**TASK ITEM**: Would you return the entries exactly, with every line intact?

Object change descriptions
========================================================================

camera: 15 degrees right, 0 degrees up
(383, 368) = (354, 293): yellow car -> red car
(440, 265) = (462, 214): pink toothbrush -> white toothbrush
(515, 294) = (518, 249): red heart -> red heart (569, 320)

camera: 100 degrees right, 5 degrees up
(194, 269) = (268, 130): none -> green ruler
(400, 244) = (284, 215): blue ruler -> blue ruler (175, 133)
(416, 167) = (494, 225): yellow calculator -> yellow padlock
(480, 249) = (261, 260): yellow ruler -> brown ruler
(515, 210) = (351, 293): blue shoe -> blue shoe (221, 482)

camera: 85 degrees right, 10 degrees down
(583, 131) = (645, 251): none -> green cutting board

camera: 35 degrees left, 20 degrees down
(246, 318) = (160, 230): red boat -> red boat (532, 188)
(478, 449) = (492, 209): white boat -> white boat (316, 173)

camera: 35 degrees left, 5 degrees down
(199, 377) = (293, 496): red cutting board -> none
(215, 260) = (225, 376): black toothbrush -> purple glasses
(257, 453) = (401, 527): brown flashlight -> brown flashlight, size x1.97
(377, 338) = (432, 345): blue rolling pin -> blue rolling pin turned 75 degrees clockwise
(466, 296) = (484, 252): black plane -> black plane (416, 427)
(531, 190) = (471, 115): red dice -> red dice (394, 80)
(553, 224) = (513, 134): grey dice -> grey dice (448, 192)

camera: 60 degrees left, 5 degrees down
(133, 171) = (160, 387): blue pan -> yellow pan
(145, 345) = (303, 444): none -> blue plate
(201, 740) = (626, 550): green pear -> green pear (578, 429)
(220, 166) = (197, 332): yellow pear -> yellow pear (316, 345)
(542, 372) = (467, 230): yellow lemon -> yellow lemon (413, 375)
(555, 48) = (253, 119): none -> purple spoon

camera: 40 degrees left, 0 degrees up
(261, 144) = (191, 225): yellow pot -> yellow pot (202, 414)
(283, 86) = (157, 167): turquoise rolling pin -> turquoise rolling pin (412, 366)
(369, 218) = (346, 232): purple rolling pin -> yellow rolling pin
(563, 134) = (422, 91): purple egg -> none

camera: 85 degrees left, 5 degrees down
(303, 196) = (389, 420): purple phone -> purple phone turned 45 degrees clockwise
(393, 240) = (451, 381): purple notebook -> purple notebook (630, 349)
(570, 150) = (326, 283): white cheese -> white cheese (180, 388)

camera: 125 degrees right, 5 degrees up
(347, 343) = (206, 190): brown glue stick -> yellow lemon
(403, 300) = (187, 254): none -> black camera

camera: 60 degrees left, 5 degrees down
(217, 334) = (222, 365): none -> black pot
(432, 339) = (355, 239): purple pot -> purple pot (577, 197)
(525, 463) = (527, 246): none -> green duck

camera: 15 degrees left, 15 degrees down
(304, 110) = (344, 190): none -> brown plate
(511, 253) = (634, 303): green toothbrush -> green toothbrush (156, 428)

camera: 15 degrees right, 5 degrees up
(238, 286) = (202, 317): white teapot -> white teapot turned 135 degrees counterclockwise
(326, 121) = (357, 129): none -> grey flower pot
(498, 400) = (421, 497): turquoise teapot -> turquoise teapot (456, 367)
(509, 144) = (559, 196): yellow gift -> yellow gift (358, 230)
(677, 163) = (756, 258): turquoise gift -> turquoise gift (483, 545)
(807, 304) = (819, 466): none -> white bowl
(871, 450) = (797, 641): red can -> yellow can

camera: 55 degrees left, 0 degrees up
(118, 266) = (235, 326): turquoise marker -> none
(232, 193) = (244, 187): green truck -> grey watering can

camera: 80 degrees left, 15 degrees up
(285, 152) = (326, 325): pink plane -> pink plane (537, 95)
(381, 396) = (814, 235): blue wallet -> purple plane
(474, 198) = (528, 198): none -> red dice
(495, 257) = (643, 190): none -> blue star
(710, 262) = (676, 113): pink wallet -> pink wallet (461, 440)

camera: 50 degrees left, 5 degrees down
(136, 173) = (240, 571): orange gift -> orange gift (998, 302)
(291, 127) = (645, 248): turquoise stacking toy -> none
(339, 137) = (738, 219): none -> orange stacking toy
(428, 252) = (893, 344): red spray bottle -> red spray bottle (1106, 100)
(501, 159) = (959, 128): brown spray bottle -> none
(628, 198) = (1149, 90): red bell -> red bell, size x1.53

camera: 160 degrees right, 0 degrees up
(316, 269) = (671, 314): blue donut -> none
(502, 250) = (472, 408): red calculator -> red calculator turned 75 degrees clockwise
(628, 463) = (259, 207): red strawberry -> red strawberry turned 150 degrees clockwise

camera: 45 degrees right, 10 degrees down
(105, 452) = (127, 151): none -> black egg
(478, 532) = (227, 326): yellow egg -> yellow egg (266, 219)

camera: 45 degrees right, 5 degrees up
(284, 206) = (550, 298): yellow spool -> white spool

========================================================================

**EXERCISE RESPONSE**:
camera: 15 degrees right, 0 degrees up
(383, 368) = (354, 293): yellow car -> red car
(440, 265) = (462, 214): pink toothbrush -> white toothbrush
(515, 294) = (518, 249): red heart -> red heart (569, 320)

camera: 100 degrees right, 5 degrees up
(194, 269) = (268, 130): none -> green ruler
(400, 244) = (284, 215): blue ruler -> blue ruler (175, 133)
(416, 167) = (494, 225): yellow calculator -> yellow padlock
(480, 249) = (261, 260): yellow ruler -> brown ruler
(515, 210) = (351, 293): blue shoe -> blue shoe (221, 482)

camera: 85 degrees right, 10 degrees down
(583, 131) = (645, 251): none -> green cutting board

camera: 35 degrees left, 20 degrees down
(246, 318) = (160, 230): red boat -> red boat (532, 188)
(478, 449) = (492, 209): white boat -> white boat (316, 173)

camera: 35 degrees left, 5 degrees down
(199, 377) = (293, 496): red cutting board -> none
(215, 260) = (225, 376): black toothbrush -> purple glasses
(257, 453) = (401, 527): brown flashlight -> brown flashlight, size x1.97
(377, 338) = (432, 345): blue rolling pin -> blue rolling pin turned 75 degrees clockwise
(466, 296) = (484, 252): black plane -> black plane (416, 427)
(531, 190) = (471, 115): red dice -> red dice (394, 80)
(553, 224) = (513, 134): grey dice -> grey dice (448, 192)

camera: 60 degrees left, 5 degrees down
(133, 171) = (160, 387): blue pan -> yellow pan
(145, 345) = (303, 444): none -> blue plate
(201, 740) = (626, 550): green pear -> green pear (578, 429)
(220, 166) = (197, 332): yellow pear -> yellow pear (316, 345)
(542, 372) = (467, 230): yellow lemon -> yellow lemon (413, 375)
(555, 48) = (253, 119): none -> purple spoon

camera: 40 degrees left, 0 degrees up
(261, 144) = (191, 225): yellow pot -> yellow pot (202, 414)
(283, 86) = (157, 167): turquoise rolling pin -> turquoise rolling pin (412, 366)
(369, 218) = (346, 232): purple rolling pin -> yellow rolling pin
(563, 134) = (422, 91): purple egg -> none

camera: 85 degrees left, 5 degrees down
(303, 196) = (389, 420): purple phone -> purple phone turned 45 degrees clockwise
(393, 240) = (451, 381): purple notebook -> purple notebook (630, 349)
(570, 150) = (326, 283): white cheese -> white cheese (180, 388)

camera: 125 degrees right, 5 degrees up
(347, 343) = (206, 190): brown glue stick -> yellow lemon
(403, 300) = (187, 254): none -> black camera

camera: 60 degrees left, 5 degrees down
(217, 334) = (222, 365): none -> black pot
(432, 339) = (355, 239): purple pot -> purple pot (577, 197)
(525, 463) = (527, 246): none -> green duck

camera: 15 degrees left, 15 degrees down
(304, 110) = (344, 190): none -> brown plate
(511, 253) = (634, 303): green toothbrush -> green toothbrush (156, 428)

camera: 15 degrees right, 5 degrees up
(238, 286) = (202, 317): white teapot -> white teapot turned 135 degrees counterclockwise
(326, 121) = (357, 129): none -> grey flower pot
(498, 400) = (421, 497): turquoise teapot -> turquoise teapot (456, 367)
(509, 144) = (559, 196): yellow gift -> yellow gift (358, 230)
(677, 163) = (756, 258): turquoise gift -> turquoise gift (483, 545)
(807, 304) = (819, 466): none -> white bowl
(871, 450) = (797, 641): red can -> yellow can

camera: 55 degrees left, 0 degrees up
(118, 266) = (235, 326): turquoise marker -> none
(232, 193) = (244, 187): green truck -> grey watering can

camera: 80 degrees left, 15 degrees up
(285, 152) = (326, 325): pink plane -> pink plane (537, 95)
(381, 396) = (814, 235): blue wallet -> purple plane
(474, 198) = (528, 198): none -> red dice
(495, 257) = (643, 190): none -> blue star
(710, 262) = (676, 113): pink wallet -> pink wallet (461, 440)

camera: 50 degrees left, 5 degrees down
(136, 173) = (240, 571): orange gift -> orange gift (998, 302)
(291, 127) = (645, 248): turquoise stacking toy -> none
(339, 137) = (738, 219): none -> orange stacking toy
(428, 252) = (893, 344): red spray bottle -> red spray bottle (1106, 100)
(501, 159) = (959, 128): brown spray bottle -> none
(628, 198) = (1149, 90): red bell -> red bell, size x1.53

camera: 160 degrees right, 0 degrees up
(316, 269) = (671, 314): blue donut -> none
(502, 250) = (472, 408): red calculator -> red calculator turned 75 degrees clockwise
(628, 463) = (259, 207): red strawberry -> red strawberry turned 150 degrees clockwise

camera: 45 degrees right, 10 degrees down
(105, 452) = (127, 151): none -> black egg
(478, 532) = (227, 326): yellow egg -> yellow egg (266, 219)

camera: 45 degrees right, 5 degrees up
(284, 206) = (550, 298): yellow spool -> white spool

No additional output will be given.